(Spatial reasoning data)
======

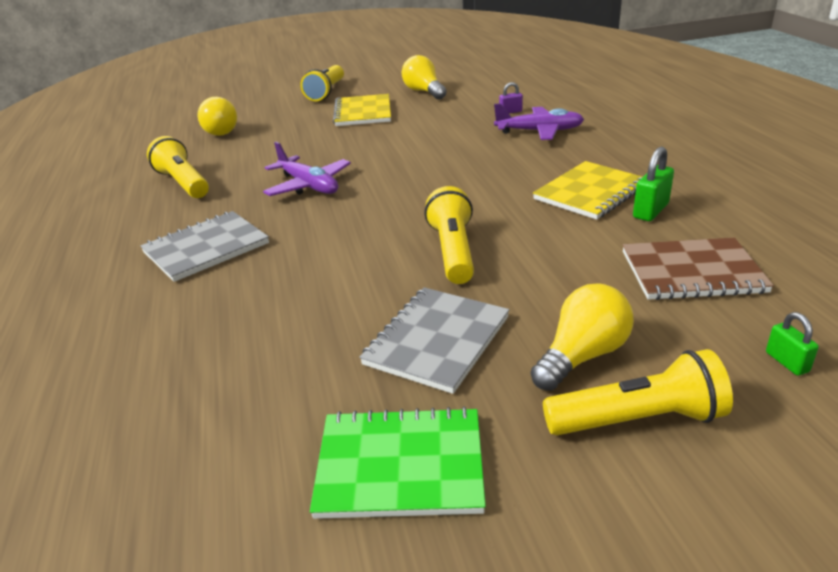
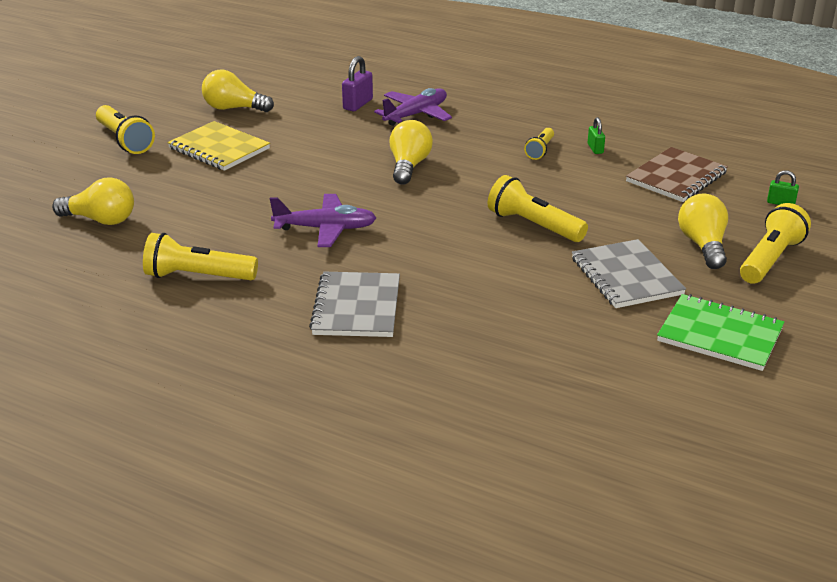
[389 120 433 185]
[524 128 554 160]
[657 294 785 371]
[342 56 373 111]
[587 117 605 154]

======

Using the entries above, copy exactly the lines from the one containing "[524 128 554 160]" through the last, both included.

RESULT OF THIS EXERCISE:
[524 128 554 160]
[657 294 785 371]
[342 56 373 111]
[587 117 605 154]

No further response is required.